EXERCISE DATA =>
■ ■ ■
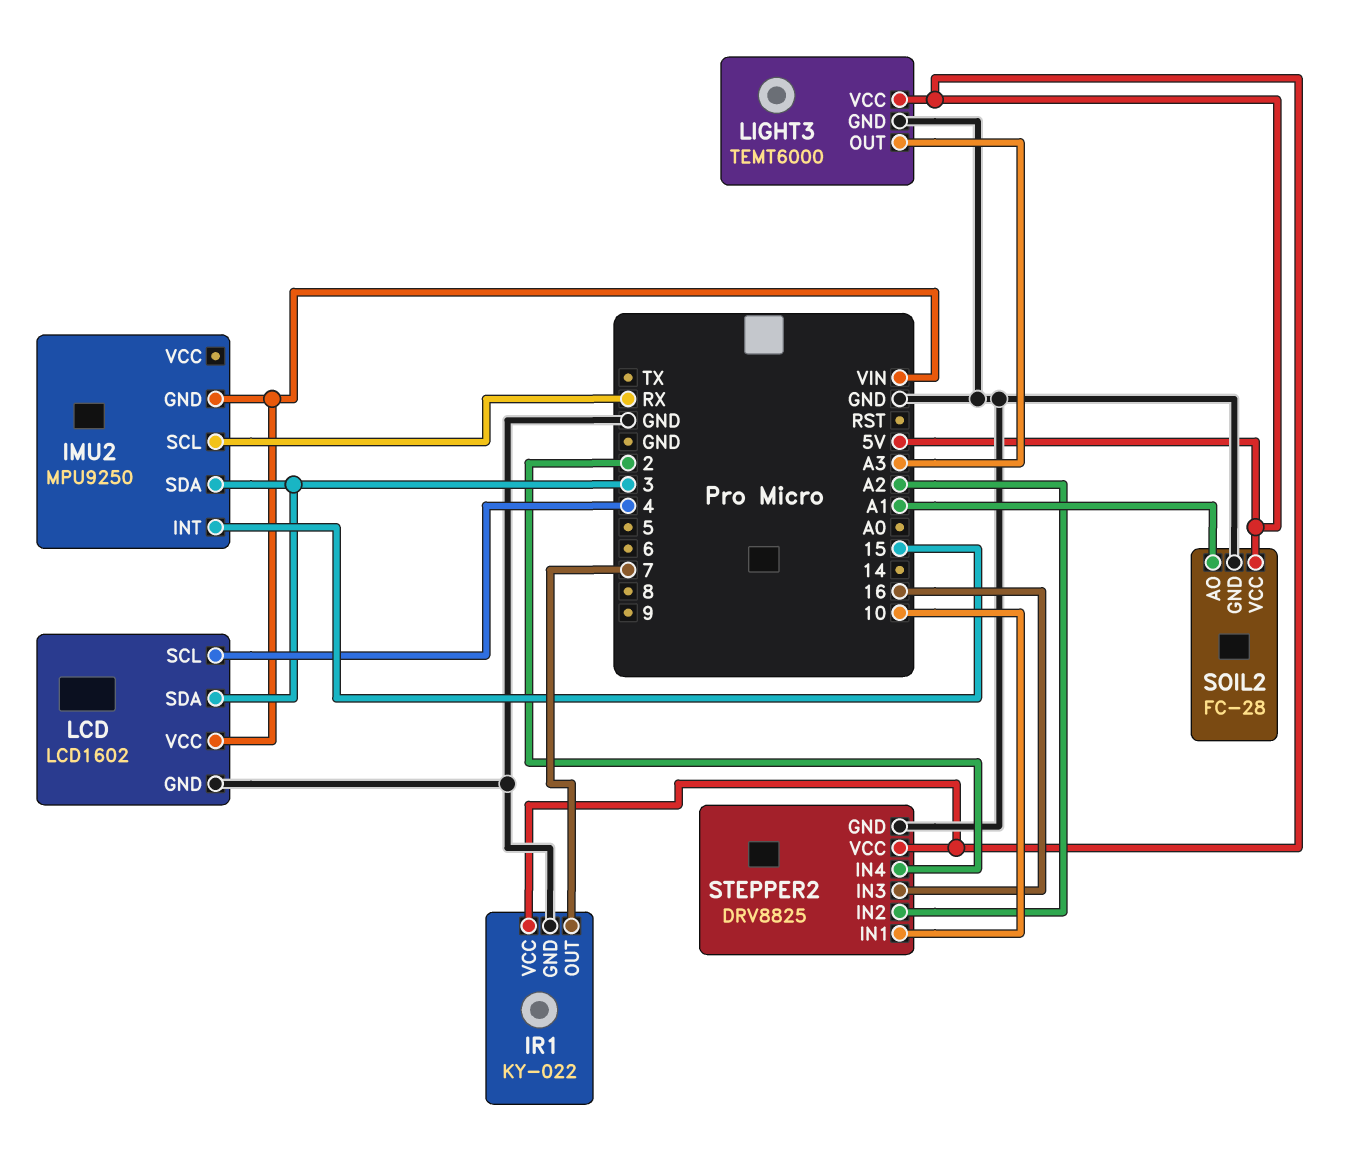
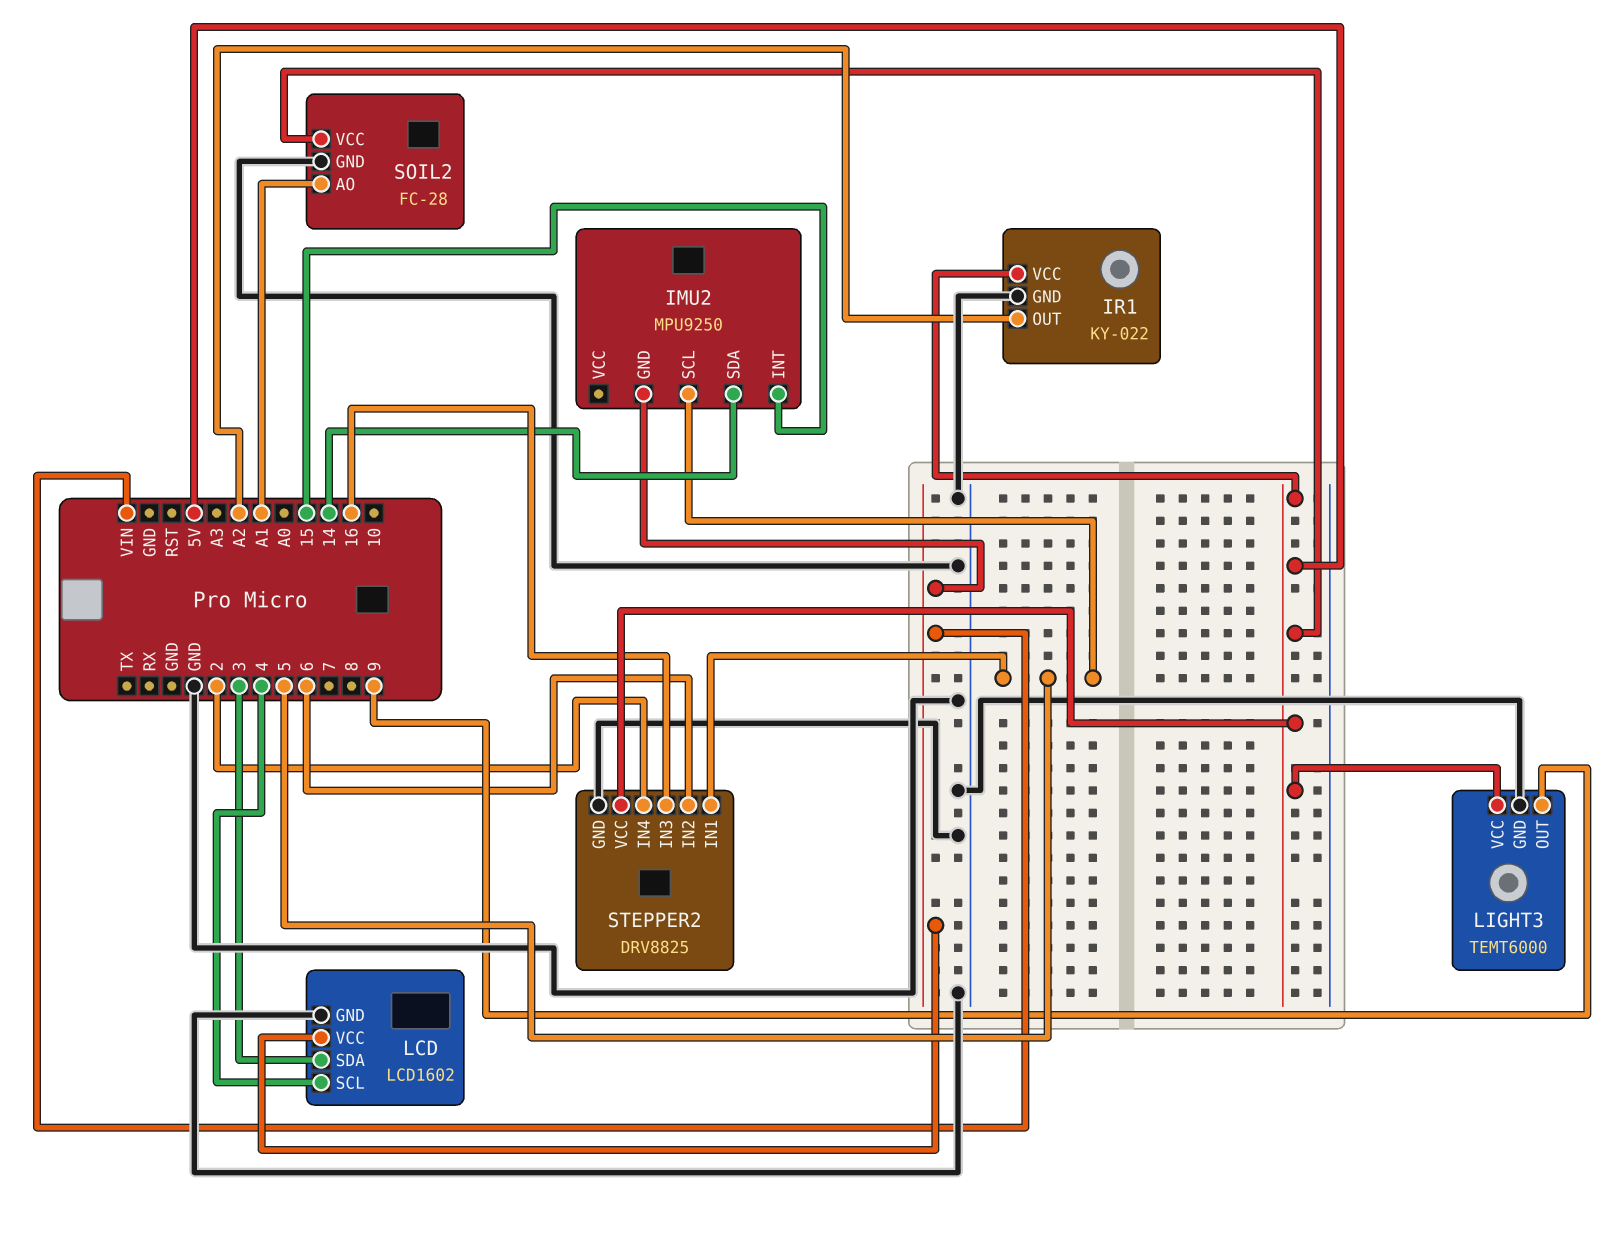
IMU2 pin SCL: RX -> 5
IMU2 pin SDA: 3 -> 14
IR1 pin OUT: 7 -> A2
LIGHT3 pin OUT: A3 -> 9
STEPPER2 pin IN1: 10 -> 5
STEPPER2 pin IN2: A2 -> 6

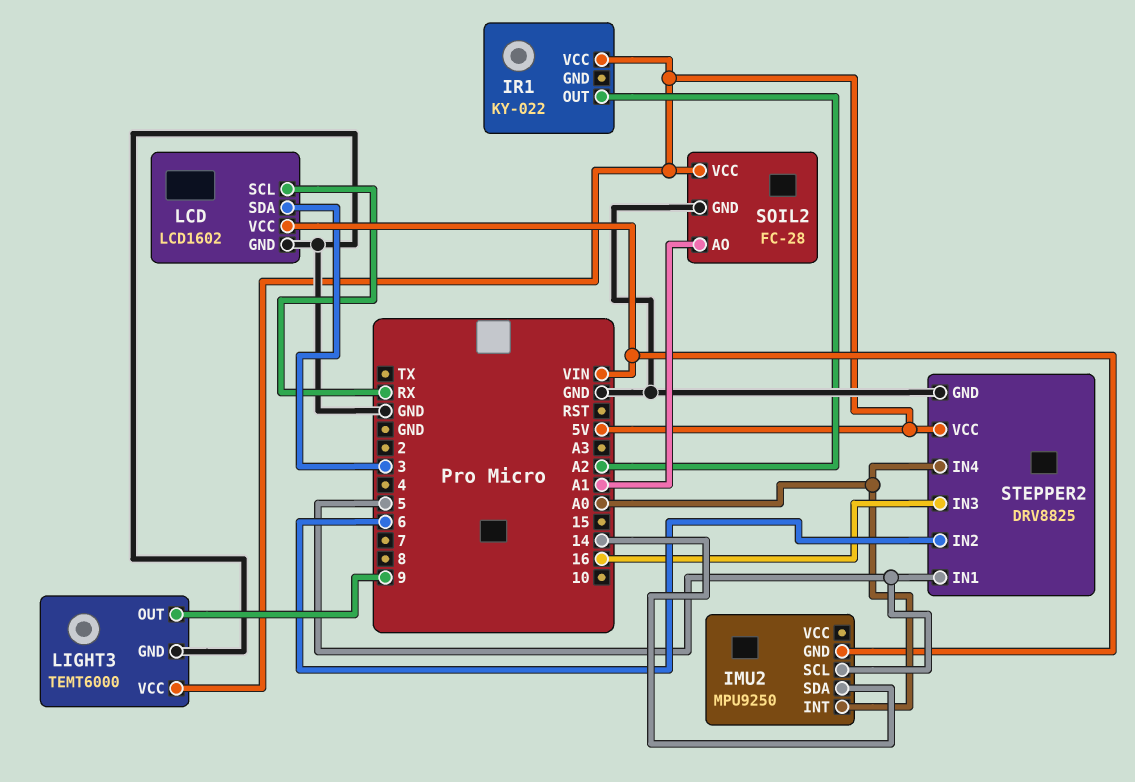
IMU2 pin INT: 15 -> A0
IR1 pin GND: GND -> none
LCD pin SCL: 4 -> RX
STEPPER2 pin IN4: 2 -> A0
■ ■ ■
TASK DIRECTIONS => The required response consists solely of the lines from the line containing "STEPPER2 pin IN2: A2 -> 6" through the end of the listing, both ends included, copied exactly without pictures.

SOLUTION TO THIS TASK =>
STEPPER2 pin IN2: A2 -> 6

IMU2 pin INT: 15 -> A0
IR1 pin GND: GND -> none
LCD pin SCL: 4 -> RX
STEPPER2 pin IN4: 2 -> A0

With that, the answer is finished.